For this exercise, return only the lines in the records below from the one holding "BT202: 6V (plus" through the one holding "U203 pin in-: n20 -> n10", including both, exactly as they appear and without pictures.

+++ Extracted records +++

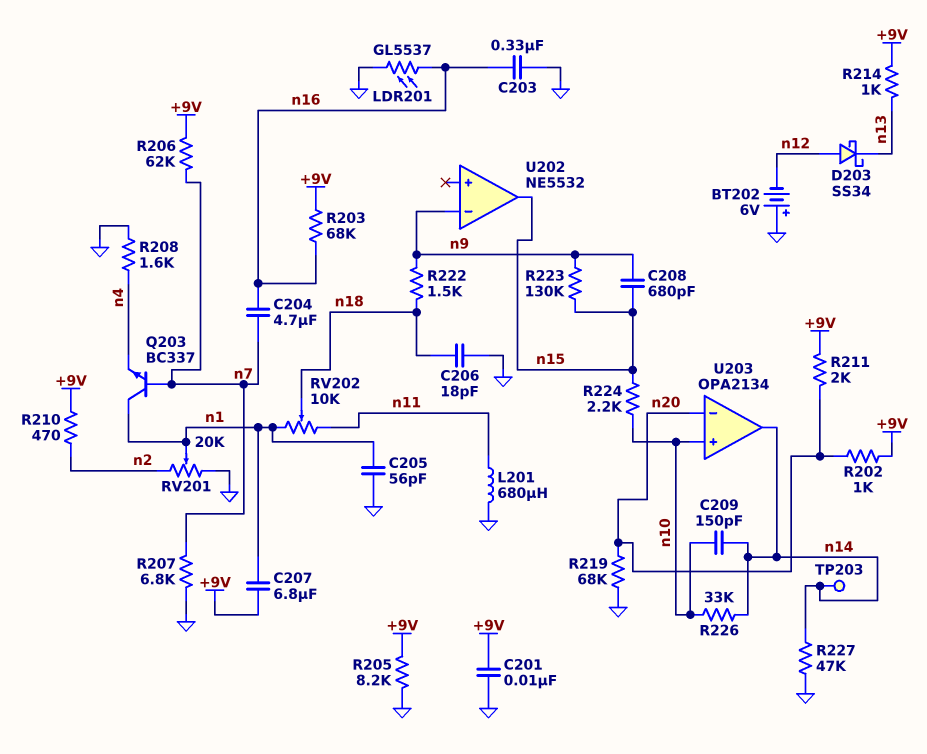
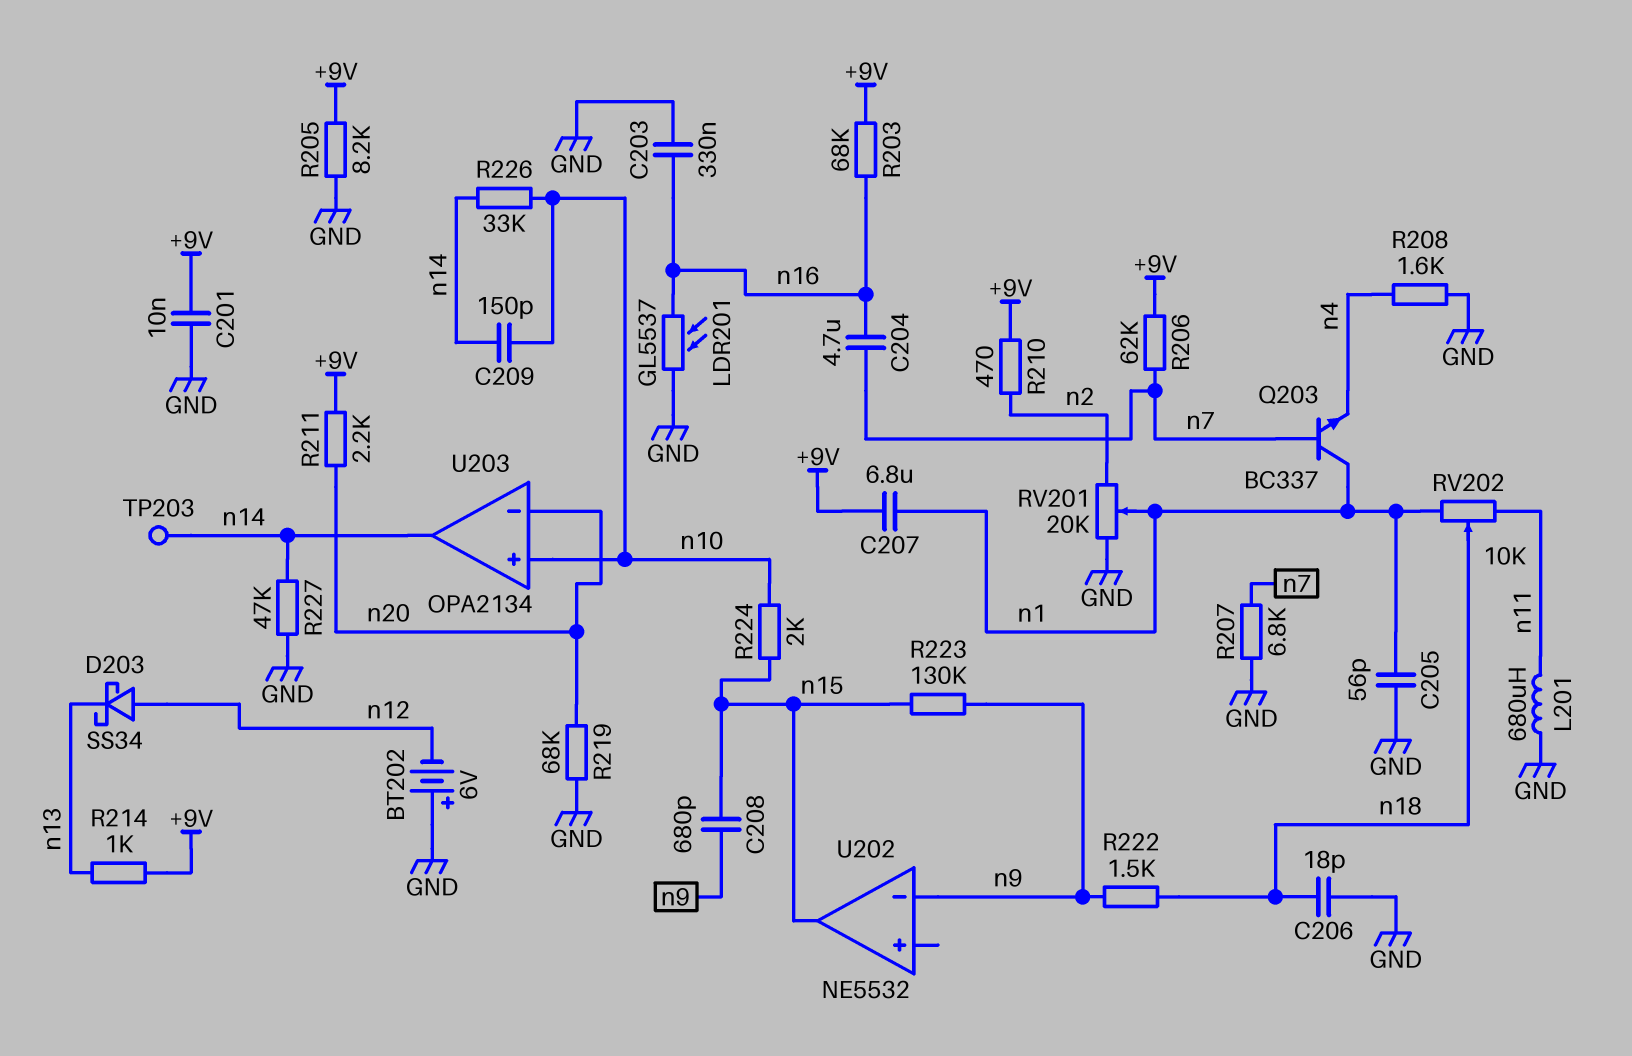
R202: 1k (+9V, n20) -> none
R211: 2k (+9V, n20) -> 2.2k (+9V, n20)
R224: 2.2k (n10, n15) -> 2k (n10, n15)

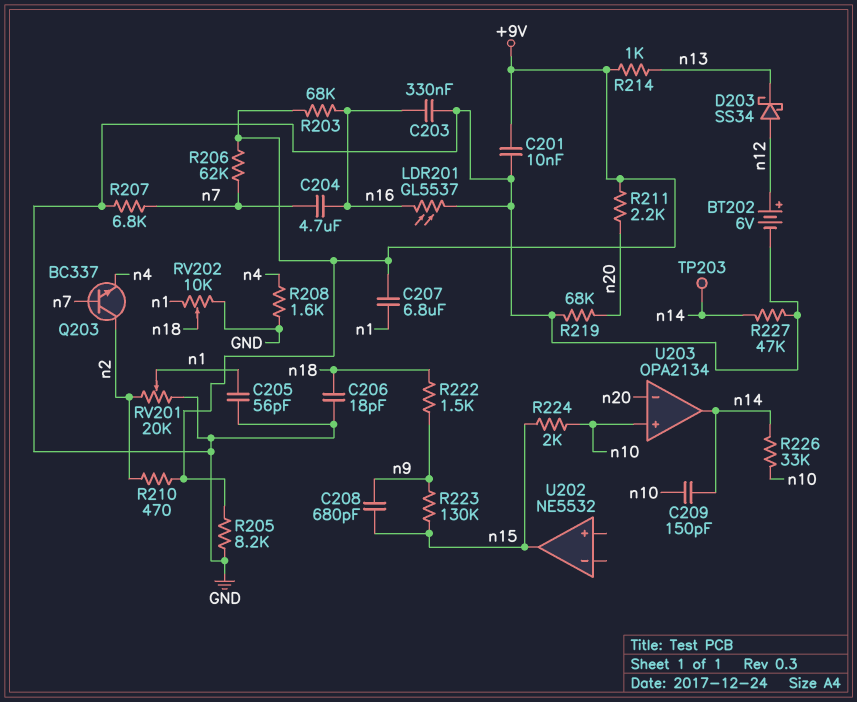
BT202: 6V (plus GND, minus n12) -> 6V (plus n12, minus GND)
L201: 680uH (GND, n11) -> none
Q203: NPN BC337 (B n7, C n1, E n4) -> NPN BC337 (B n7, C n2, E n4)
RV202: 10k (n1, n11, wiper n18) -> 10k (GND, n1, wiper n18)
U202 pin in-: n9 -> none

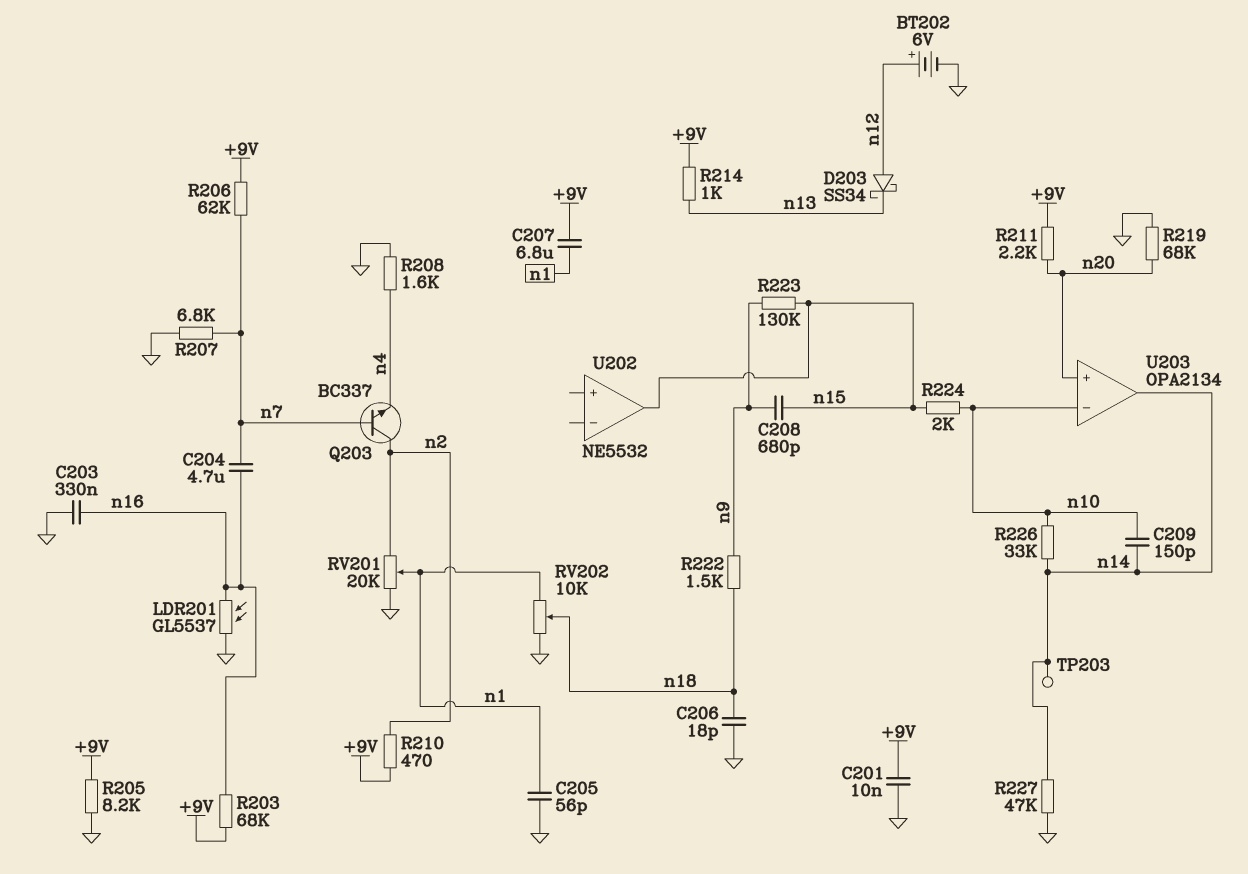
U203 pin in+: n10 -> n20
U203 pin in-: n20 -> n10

+++
+++ Extracted records +++

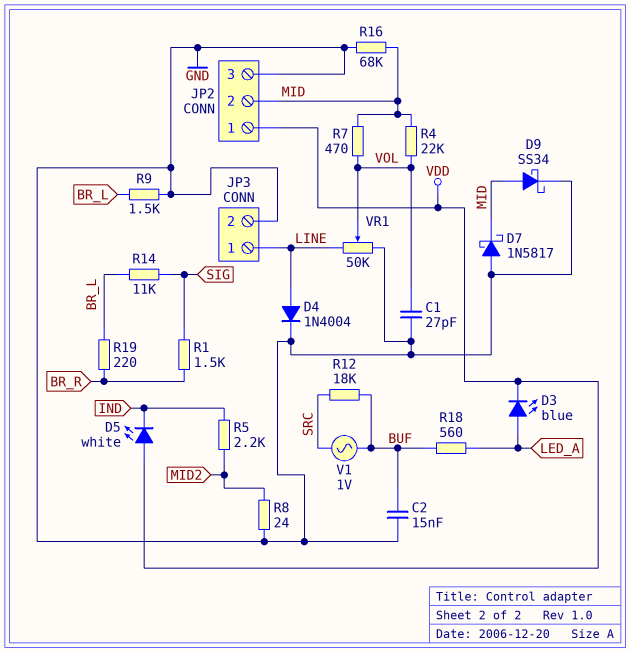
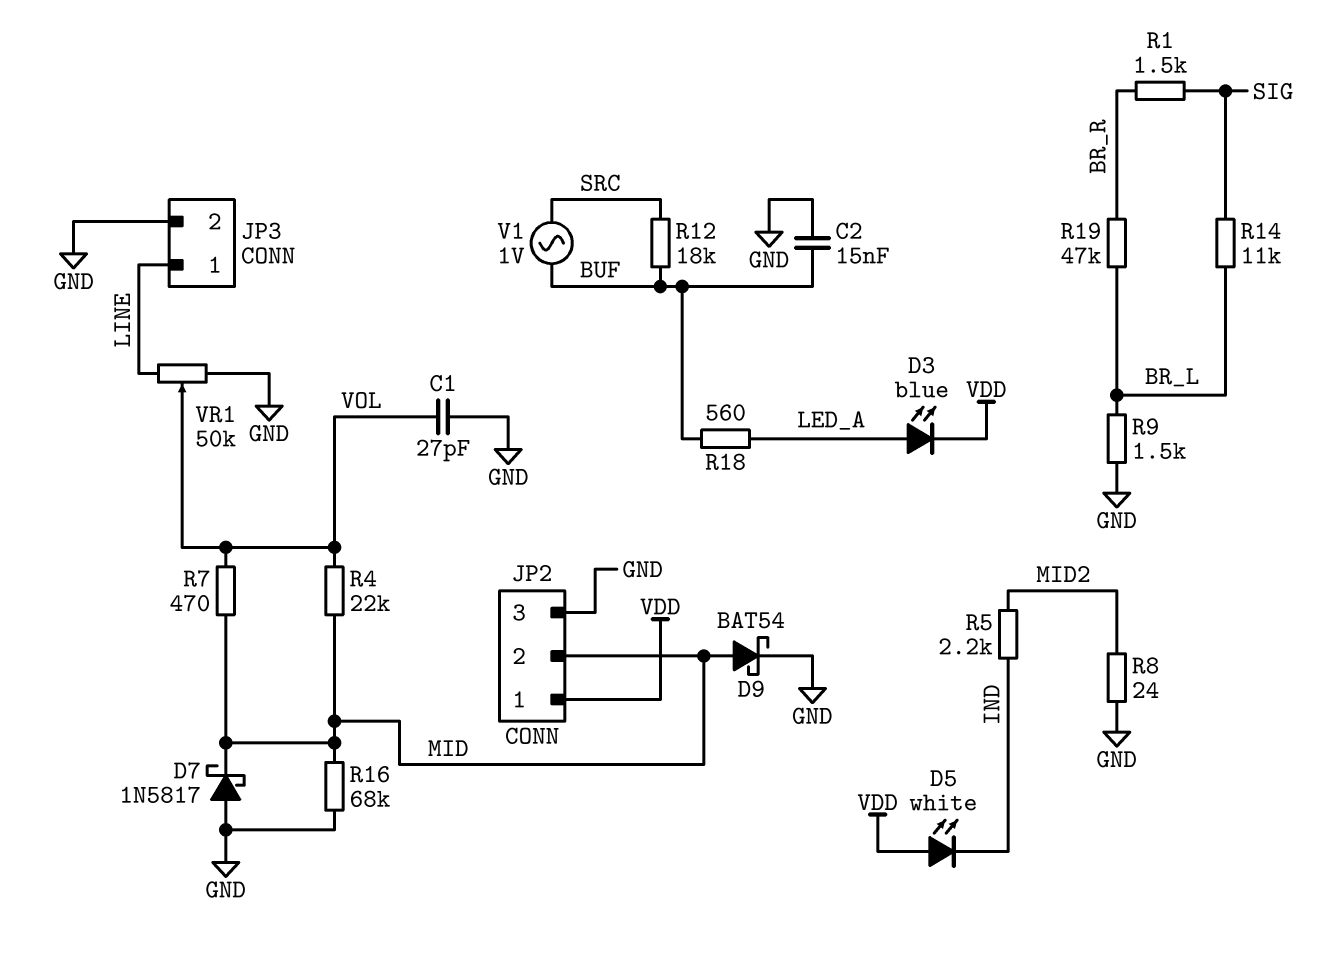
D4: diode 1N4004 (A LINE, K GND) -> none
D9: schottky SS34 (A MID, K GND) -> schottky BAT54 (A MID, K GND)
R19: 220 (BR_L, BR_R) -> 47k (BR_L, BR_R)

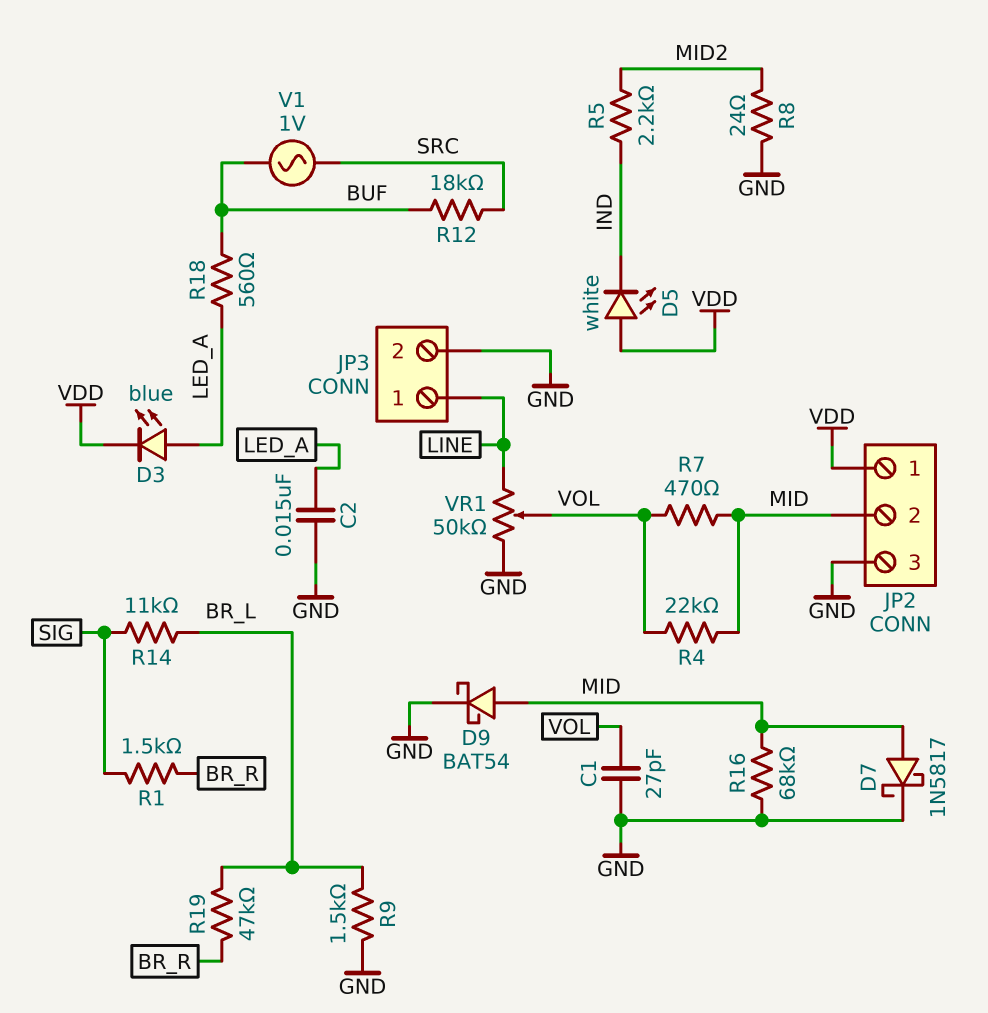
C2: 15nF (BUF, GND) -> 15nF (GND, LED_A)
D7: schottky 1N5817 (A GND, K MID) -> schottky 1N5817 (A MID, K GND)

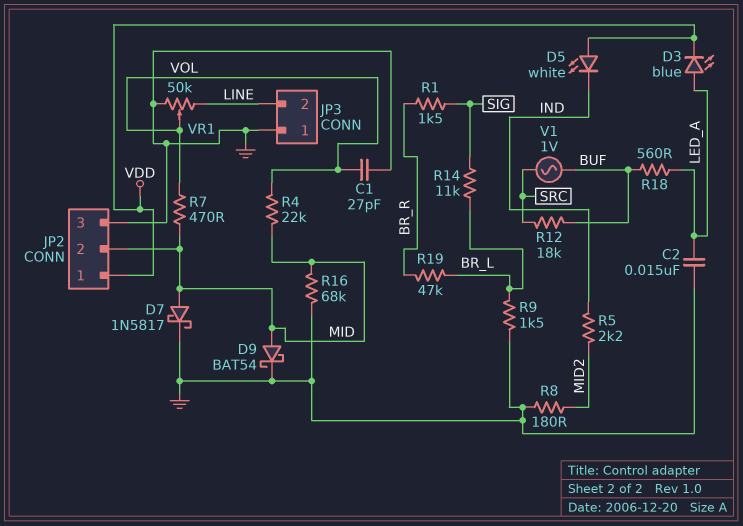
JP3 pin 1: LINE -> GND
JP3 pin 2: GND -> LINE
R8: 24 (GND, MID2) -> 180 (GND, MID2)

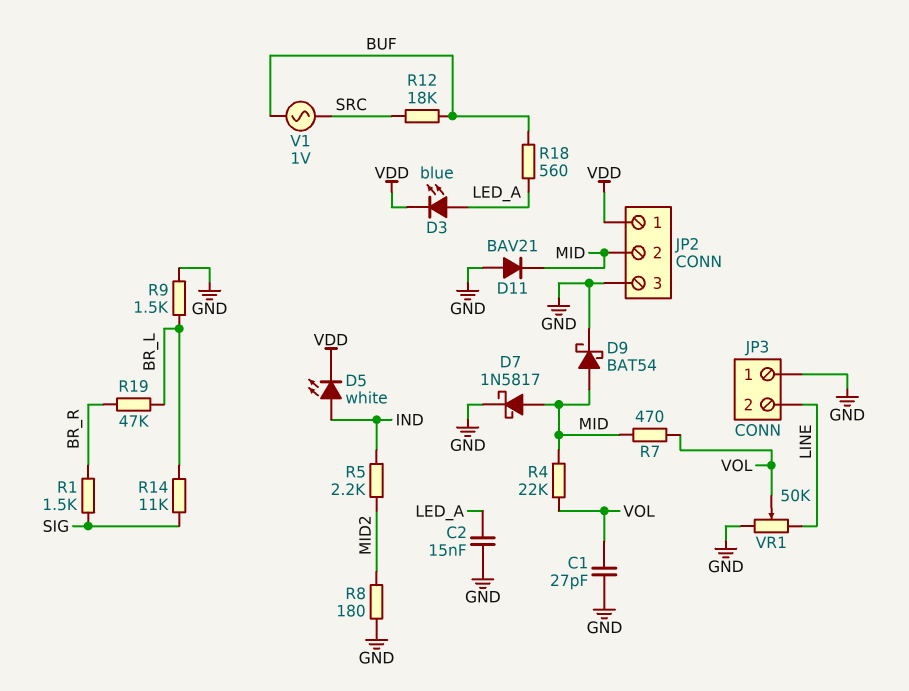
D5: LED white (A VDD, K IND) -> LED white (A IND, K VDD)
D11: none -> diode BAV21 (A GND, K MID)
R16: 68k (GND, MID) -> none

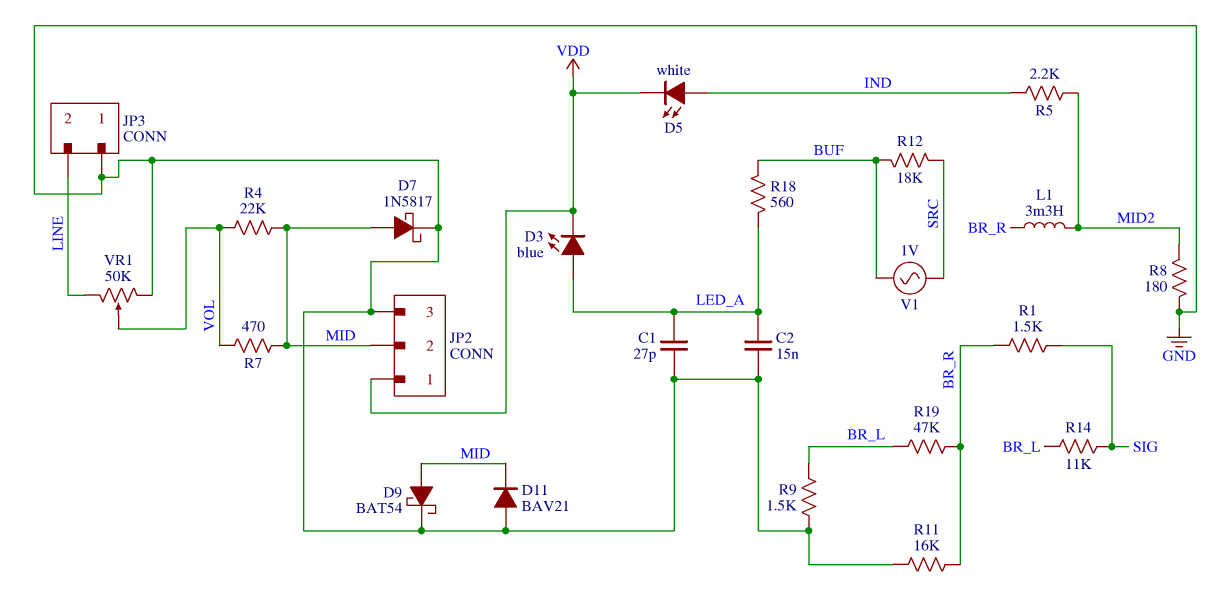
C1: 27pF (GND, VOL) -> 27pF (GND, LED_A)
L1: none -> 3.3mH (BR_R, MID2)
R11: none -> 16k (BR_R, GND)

+++
+++ Extracted records +++

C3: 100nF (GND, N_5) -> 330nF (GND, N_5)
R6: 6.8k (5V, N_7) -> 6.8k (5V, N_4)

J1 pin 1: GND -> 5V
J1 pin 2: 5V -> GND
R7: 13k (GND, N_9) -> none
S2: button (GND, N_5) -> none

+++

=== Answer section ===
BT202: 6V (plus GND, minus n12) -> 6V (plus n12, minus GND)
L201: 680uH (GND, n11) -> none
Q203: NPN BC337 (B n7, C n1, E n4) -> NPN BC337 (B n7, C n2, E n4)
RV202: 10k (n1, n11, wiper n18) -> 10k (GND, n1, wiper n18)
U202 pin in-: n9 -> none

U203 pin in+: n10 -> n20
U203 pin in-: n20 -> n10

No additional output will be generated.